— START —

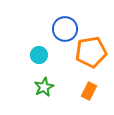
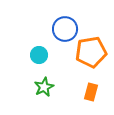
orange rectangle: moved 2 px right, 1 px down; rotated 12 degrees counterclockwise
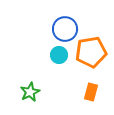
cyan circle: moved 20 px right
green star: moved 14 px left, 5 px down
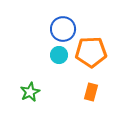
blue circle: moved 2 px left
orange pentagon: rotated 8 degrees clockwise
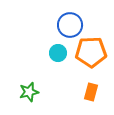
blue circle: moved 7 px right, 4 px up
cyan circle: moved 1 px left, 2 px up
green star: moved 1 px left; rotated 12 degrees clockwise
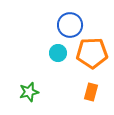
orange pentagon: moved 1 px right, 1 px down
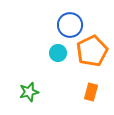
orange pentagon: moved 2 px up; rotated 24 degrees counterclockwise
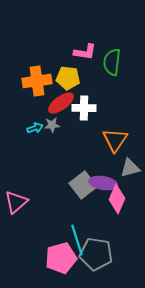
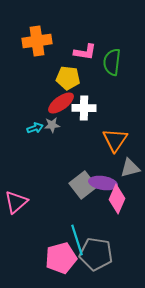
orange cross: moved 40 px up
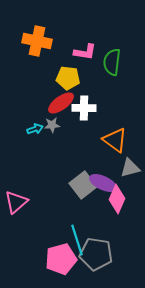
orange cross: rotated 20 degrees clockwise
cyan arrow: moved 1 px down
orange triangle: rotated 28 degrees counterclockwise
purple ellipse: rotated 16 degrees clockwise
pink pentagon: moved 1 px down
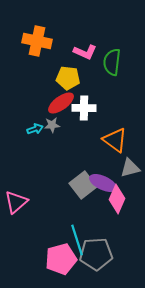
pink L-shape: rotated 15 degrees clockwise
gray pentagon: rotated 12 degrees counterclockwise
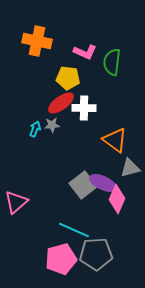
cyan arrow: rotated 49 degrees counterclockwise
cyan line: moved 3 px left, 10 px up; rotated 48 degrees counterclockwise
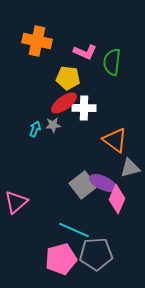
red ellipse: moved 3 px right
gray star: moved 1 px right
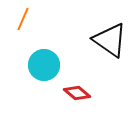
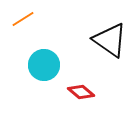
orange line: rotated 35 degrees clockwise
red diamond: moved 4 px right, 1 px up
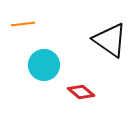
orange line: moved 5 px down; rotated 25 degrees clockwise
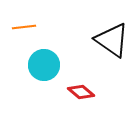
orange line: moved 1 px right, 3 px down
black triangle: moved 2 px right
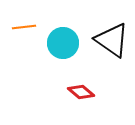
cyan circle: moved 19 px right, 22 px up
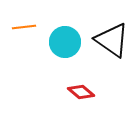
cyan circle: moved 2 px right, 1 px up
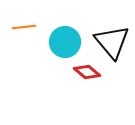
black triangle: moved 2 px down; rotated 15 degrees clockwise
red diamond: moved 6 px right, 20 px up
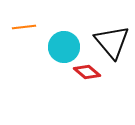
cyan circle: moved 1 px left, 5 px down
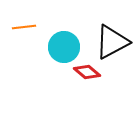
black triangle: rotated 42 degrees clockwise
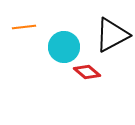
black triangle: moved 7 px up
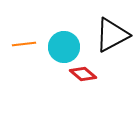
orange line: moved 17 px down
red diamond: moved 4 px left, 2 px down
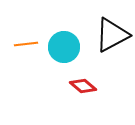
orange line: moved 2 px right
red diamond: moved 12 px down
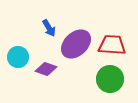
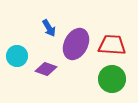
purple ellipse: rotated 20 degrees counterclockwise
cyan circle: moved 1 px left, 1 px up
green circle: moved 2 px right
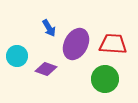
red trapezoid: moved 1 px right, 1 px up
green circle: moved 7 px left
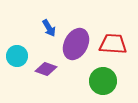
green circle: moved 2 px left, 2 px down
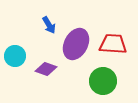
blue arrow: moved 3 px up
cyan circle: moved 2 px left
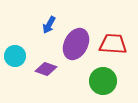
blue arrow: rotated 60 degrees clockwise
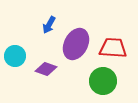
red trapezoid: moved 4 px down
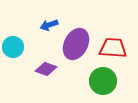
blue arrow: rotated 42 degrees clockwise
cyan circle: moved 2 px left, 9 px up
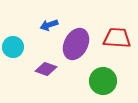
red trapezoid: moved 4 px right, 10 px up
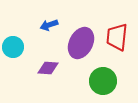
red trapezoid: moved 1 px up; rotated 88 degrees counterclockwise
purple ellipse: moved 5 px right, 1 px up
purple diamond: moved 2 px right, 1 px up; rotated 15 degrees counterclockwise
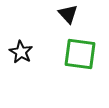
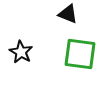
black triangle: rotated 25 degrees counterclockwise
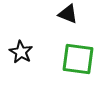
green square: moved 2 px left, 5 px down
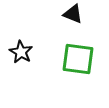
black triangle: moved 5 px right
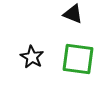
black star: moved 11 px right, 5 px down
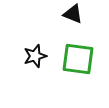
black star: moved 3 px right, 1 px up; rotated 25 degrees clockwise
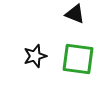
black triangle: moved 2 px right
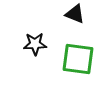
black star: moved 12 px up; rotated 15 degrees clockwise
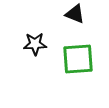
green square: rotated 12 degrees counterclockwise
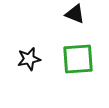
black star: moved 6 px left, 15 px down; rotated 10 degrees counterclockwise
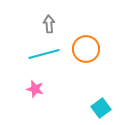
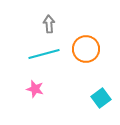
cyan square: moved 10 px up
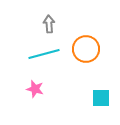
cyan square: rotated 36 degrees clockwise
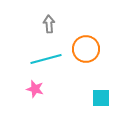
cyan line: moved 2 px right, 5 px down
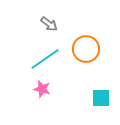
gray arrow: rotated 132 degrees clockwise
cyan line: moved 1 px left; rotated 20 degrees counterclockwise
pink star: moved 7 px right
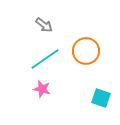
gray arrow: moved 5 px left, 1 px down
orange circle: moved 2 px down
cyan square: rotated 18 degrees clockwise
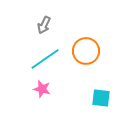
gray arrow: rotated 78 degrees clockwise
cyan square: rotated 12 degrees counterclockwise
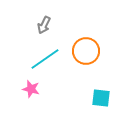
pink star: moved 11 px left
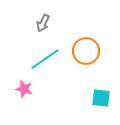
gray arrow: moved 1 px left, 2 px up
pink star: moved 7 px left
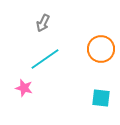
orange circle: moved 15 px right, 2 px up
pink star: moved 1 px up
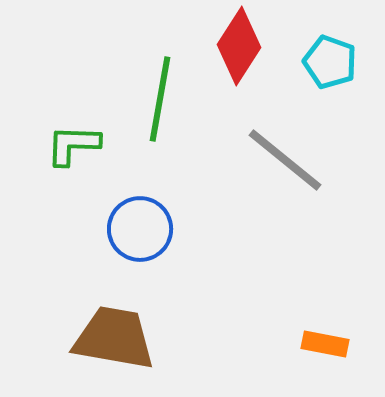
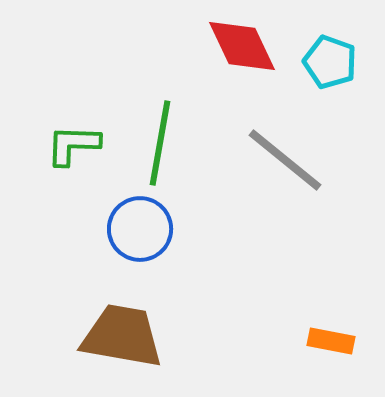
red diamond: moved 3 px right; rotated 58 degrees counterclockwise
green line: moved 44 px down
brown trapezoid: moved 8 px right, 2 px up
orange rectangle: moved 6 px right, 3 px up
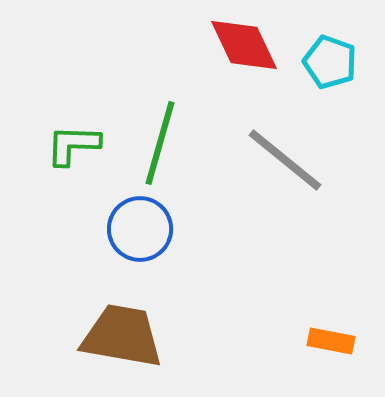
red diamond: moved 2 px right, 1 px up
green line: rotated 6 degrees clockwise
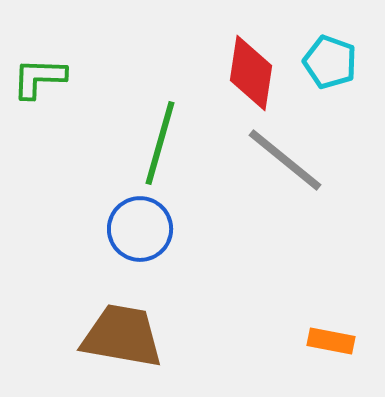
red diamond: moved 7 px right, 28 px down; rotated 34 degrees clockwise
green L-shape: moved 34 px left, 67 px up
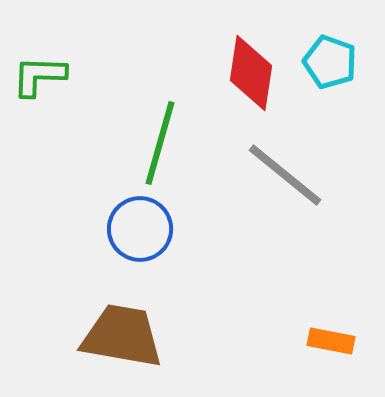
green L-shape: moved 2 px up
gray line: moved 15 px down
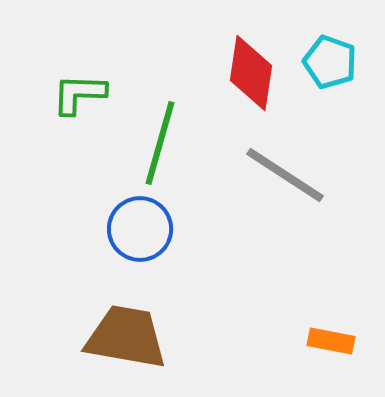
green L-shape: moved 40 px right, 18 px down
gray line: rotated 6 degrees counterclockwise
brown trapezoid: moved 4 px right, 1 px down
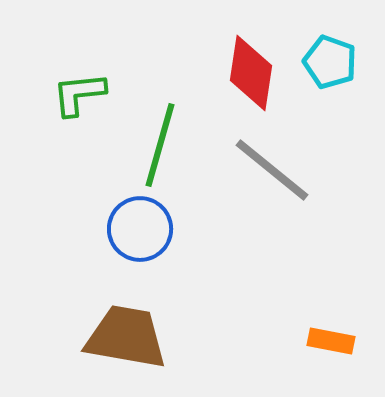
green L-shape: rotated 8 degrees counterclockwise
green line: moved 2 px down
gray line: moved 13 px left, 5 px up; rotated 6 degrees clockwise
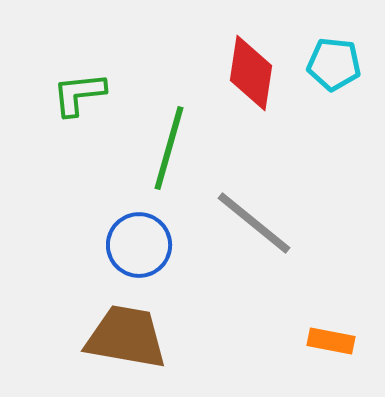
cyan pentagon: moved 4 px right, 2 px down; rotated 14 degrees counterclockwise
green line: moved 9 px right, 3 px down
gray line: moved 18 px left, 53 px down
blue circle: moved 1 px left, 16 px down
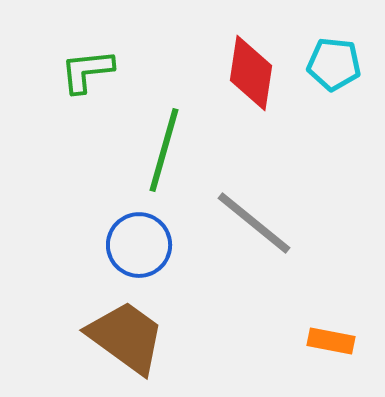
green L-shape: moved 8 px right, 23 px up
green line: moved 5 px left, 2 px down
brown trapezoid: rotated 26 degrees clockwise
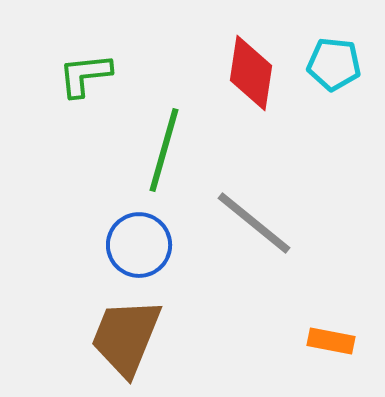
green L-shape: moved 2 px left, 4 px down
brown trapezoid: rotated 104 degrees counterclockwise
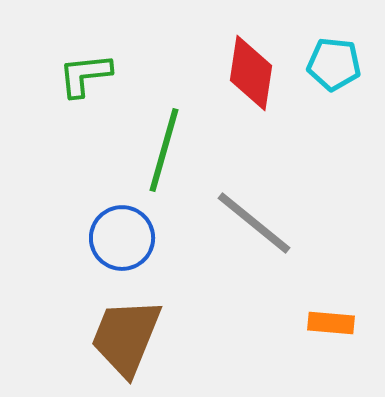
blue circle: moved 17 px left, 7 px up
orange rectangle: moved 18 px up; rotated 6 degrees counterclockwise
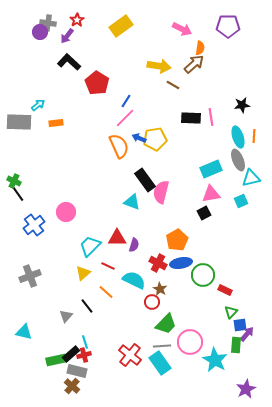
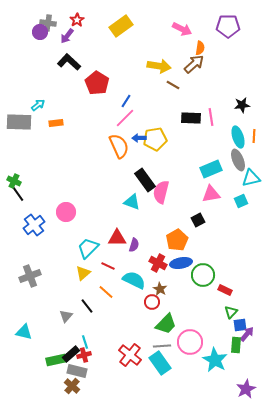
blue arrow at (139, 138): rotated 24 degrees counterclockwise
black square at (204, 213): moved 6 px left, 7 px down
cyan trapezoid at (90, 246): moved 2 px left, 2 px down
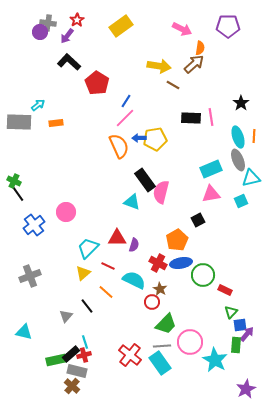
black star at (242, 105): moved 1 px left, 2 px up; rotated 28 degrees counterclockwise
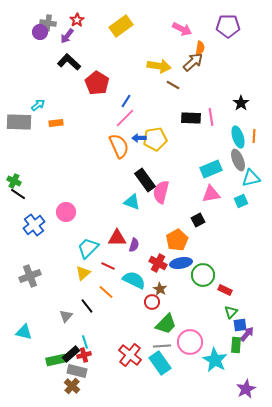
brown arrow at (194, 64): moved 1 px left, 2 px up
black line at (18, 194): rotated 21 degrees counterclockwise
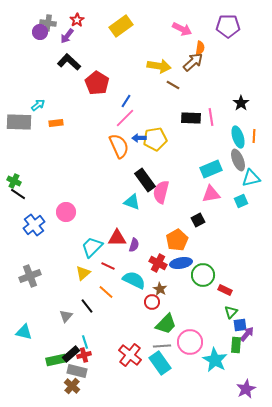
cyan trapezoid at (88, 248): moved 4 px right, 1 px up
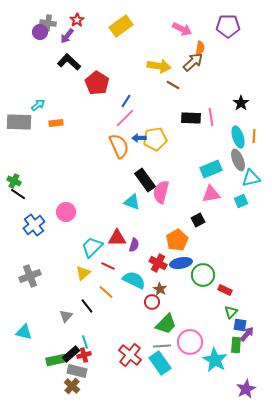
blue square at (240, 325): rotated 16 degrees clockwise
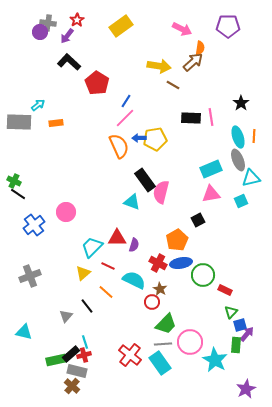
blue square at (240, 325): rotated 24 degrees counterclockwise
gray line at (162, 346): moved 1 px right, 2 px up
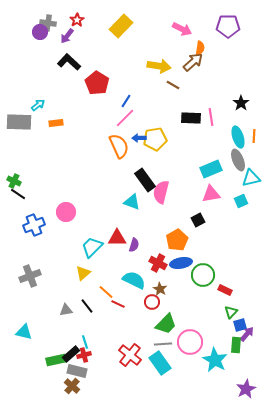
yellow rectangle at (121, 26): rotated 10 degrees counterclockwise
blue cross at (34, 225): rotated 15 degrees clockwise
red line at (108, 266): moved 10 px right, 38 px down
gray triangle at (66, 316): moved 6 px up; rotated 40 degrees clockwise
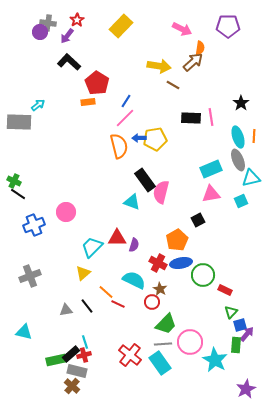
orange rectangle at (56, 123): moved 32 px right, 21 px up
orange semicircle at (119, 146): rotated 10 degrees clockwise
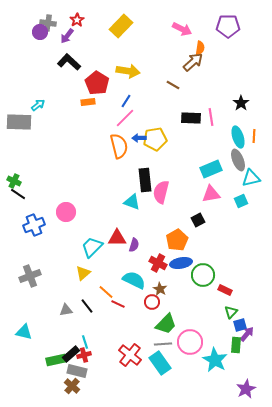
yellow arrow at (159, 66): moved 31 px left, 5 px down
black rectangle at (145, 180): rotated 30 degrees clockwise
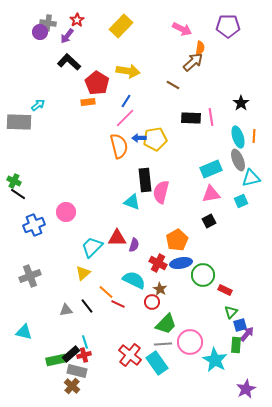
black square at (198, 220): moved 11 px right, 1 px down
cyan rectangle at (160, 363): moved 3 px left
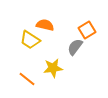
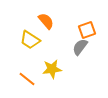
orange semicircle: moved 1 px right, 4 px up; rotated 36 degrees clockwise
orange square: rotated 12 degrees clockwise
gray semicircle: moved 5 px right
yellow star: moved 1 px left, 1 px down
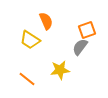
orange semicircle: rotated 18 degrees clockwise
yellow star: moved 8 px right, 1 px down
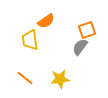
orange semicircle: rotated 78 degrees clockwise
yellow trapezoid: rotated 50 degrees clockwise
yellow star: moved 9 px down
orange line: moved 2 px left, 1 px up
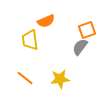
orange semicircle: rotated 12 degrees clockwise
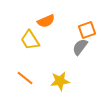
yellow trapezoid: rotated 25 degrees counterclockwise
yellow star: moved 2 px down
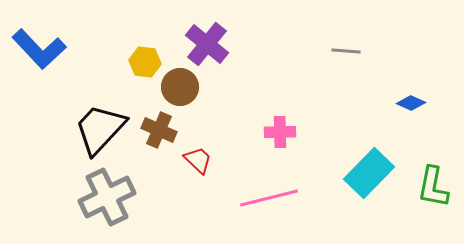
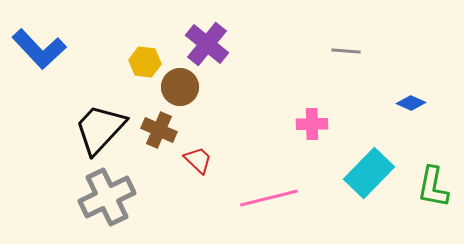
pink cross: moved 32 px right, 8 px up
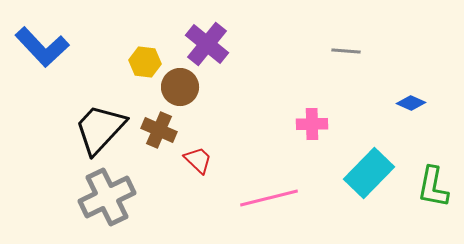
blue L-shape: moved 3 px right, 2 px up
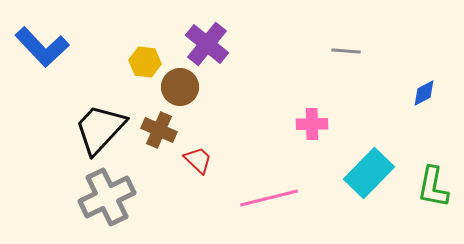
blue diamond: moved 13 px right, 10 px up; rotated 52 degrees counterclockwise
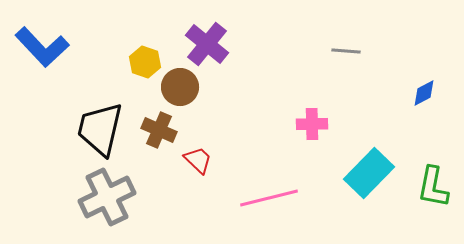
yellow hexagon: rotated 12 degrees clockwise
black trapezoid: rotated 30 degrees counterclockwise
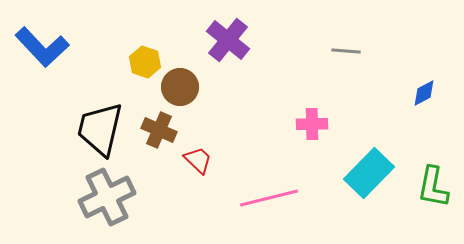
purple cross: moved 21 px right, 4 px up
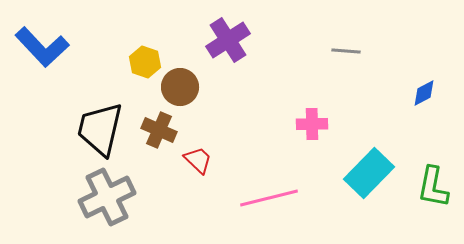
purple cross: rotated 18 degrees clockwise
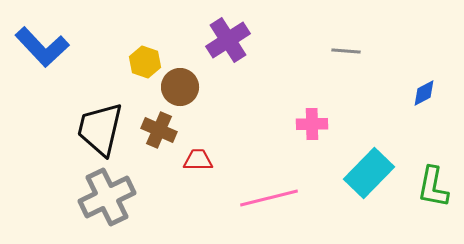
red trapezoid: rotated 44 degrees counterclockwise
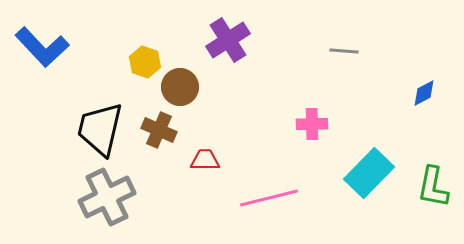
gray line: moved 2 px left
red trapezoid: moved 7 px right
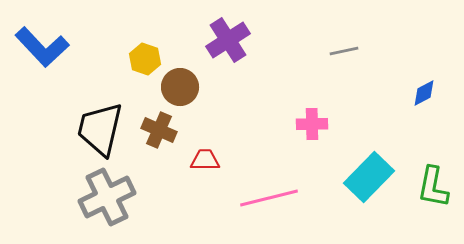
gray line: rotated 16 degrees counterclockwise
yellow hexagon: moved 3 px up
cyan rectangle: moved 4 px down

— END —

#### Your objective:
Reproduce every movement and rotation line in the data above word for word, in the same order, and leave out the pictures.

#### Response to the task:
orange rectangle: moved 2 px right, 1 px down; rotated 12 degrees counterclockwise
cyan circle: moved 20 px right
green star: moved 14 px left, 5 px down
blue circle: moved 2 px left
orange pentagon: rotated 8 degrees clockwise
blue circle: moved 7 px right, 4 px up
cyan circle: moved 1 px left, 2 px up
green star: moved 1 px left; rotated 12 degrees clockwise
orange pentagon: moved 1 px right, 1 px down
orange pentagon: moved 2 px up; rotated 24 degrees counterclockwise
orange cross: moved 40 px up
orange cross: rotated 20 degrees clockwise
cyan arrow: moved 1 px down
orange triangle: rotated 28 degrees counterclockwise
purple ellipse: rotated 16 degrees clockwise
pink pentagon: moved 1 px down
pink L-shape: rotated 15 degrees clockwise
gray pentagon: rotated 12 degrees counterclockwise
cyan arrow: rotated 49 degrees counterclockwise
cyan line: moved 3 px left, 10 px up; rotated 48 degrees counterclockwise
red ellipse: moved 3 px right
gray star: moved 1 px right
orange line: rotated 35 degrees clockwise
red diamond: moved 4 px right, 1 px up
orange line: moved 5 px down; rotated 25 degrees clockwise
orange line: moved 1 px right, 3 px down
black triangle: moved 2 px right
cyan circle: moved 19 px right, 22 px up
cyan circle: moved 2 px right, 1 px up
black triangle: moved 2 px down; rotated 15 degrees clockwise
red diamond: moved 6 px right, 20 px up
cyan circle: moved 1 px left, 5 px down
black triangle: rotated 42 degrees clockwise
black triangle: moved 7 px up
orange line: moved 17 px down
red diamond: moved 4 px left, 2 px down
orange line: moved 2 px right
red diamond: moved 12 px down
purple ellipse: rotated 20 degrees counterclockwise
cyan circle: moved 1 px left, 1 px up
green circle: moved 2 px right
red trapezoid: moved 1 px right, 1 px up
green circle: moved 7 px left
green circle: moved 2 px left, 2 px down
blue arrow: moved 3 px up
cyan circle: moved 2 px left
blue arrow: rotated 60 degrees clockwise
red trapezoid: moved 4 px down
blue arrow: rotated 42 degrees clockwise
cyan circle: moved 2 px left, 9 px up
red trapezoid: moved 4 px right, 10 px up
red trapezoid: moved 1 px up; rotated 88 degrees counterclockwise
purple ellipse: moved 5 px right, 1 px up
purple diamond: moved 2 px right, 1 px up; rotated 15 degrees counterclockwise
black triangle: rotated 25 degrees counterclockwise
green square: moved 2 px left, 5 px down
black triangle: moved 5 px right
black star: moved 11 px right, 5 px down
black star: moved 3 px right, 1 px up; rotated 25 degrees clockwise
black triangle: moved 2 px right
black star: moved 12 px up; rotated 15 degrees clockwise
green square: rotated 12 degrees counterclockwise
black star: moved 6 px left, 15 px down; rotated 10 degrees counterclockwise
cyan square: moved 10 px up
cyan square: rotated 36 degrees clockwise
cyan line: moved 2 px right, 5 px down
gray arrow: rotated 132 degrees clockwise
cyan line: moved 1 px left; rotated 20 degrees counterclockwise
pink star: moved 7 px right
gray arrow: moved 5 px left, 1 px down
orange circle: moved 2 px down
cyan square: rotated 18 degrees clockwise
gray arrow: rotated 78 degrees clockwise
cyan square: rotated 12 degrees counterclockwise
pink star: moved 11 px left
gray arrow: moved 1 px left, 2 px up
pink star: moved 7 px left
orange circle: moved 15 px right, 2 px up
pink star: moved 1 px up
red diamond: moved 3 px right; rotated 58 degrees counterclockwise
green line: moved 44 px down
brown trapezoid: moved 8 px right, 2 px up
orange rectangle: moved 6 px right, 3 px up
red diamond: moved 2 px right, 1 px up
green line: rotated 6 degrees clockwise
red diamond: moved 7 px right, 28 px down; rotated 34 degrees clockwise
green L-shape: moved 34 px left, 67 px up
green L-shape: moved 2 px up
gray line: moved 15 px down
green L-shape: moved 40 px right, 18 px down
gray line: rotated 6 degrees counterclockwise
brown trapezoid: moved 4 px right, 1 px down
green L-shape: rotated 8 degrees counterclockwise
green line: moved 2 px down
gray line: moved 13 px left, 5 px up; rotated 6 degrees clockwise
cyan pentagon: moved 4 px right, 2 px down; rotated 14 degrees counterclockwise
green line: moved 9 px right, 3 px down
gray line: moved 18 px left, 53 px down
blue circle: moved 1 px left, 16 px down
green L-shape: moved 8 px right, 23 px up
green line: moved 5 px left, 2 px down
brown trapezoid: rotated 26 degrees clockwise
green L-shape: moved 2 px left, 4 px down
brown trapezoid: rotated 104 degrees counterclockwise
blue circle: moved 17 px left, 7 px up
orange rectangle: moved 18 px up; rotated 6 degrees counterclockwise
blue arrow at (139, 138): rotated 24 degrees counterclockwise
black square at (204, 213): moved 6 px left, 7 px down
cyan trapezoid at (90, 246): moved 2 px left, 2 px down
black star at (242, 105): moved 1 px left, 2 px up; rotated 28 degrees counterclockwise
brown arrow at (194, 64): moved 1 px left, 2 px up
black line at (18, 194): rotated 21 degrees counterclockwise
cyan trapezoid at (88, 248): moved 4 px right, 1 px up
blue square at (240, 325): rotated 16 degrees clockwise
blue square at (240, 325): rotated 24 degrees counterclockwise
gray line at (162, 346): moved 1 px right, 2 px up
yellow rectangle at (121, 26): rotated 10 degrees counterclockwise
blue cross at (34, 225): rotated 15 degrees clockwise
red line at (108, 266): moved 10 px right, 38 px down
gray triangle at (66, 316): moved 6 px up; rotated 40 degrees clockwise
orange rectangle at (56, 123): moved 32 px right, 21 px up
orange semicircle at (119, 146): rotated 10 degrees clockwise
yellow arrow at (159, 66): moved 31 px left, 5 px down
black rectangle at (145, 180): rotated 30 degrees clockwise
black square at (198, 220): moved 11 px right, 1 px down
cyan rectangle at (160, 363): moved 3 px left
orange semicircle: moved 1 px right, 4 px up; rotated 36 degrees clockwise
orange square: rotated 12 degrees clockwise
gray semicircle: moved 5 px right
yellow star: moved 1 px left, 1 px down
orange semicircle: rotated 18 degrees clockwise
yellow star: moved 8 px right, 1 px down
orange semicircle: rotated 78 degrees clockwise
yellow trapezoid: rotated 50 degrees clockwise
yellow star: moved 9 px down
orange line: moved 2 px left, 1 px up
orange semicircle: rotated 12 degrees clockwise
yellow trapezoid: rotated 25 degrees counterclockwise
yellow star: moved 2 px down
pink cross: moved 32 px right, 8 px up
blue L-shape: moved 3 px right, 2 px up
blue diamond: moved 13 px right, 10 px up; rotated 52 degrees counterclockwise
yellow hexagon: rotated 12 degrees clockwise
black trapezoid: rotated 30 degrees counterclockwise
purple cross: moved 21 px right, 4 px up
purple cross: rotated 18 degrees clockwise
red trapezoid: rotated 44 degrees counterclockwise
gray line: moved 2 px left
red trapezoid: moved 7 px right
gray line: rotated 16 degrees counterclockwise
yellow hexagon: moved 3 px up
cyan rectangle: moved 4 px down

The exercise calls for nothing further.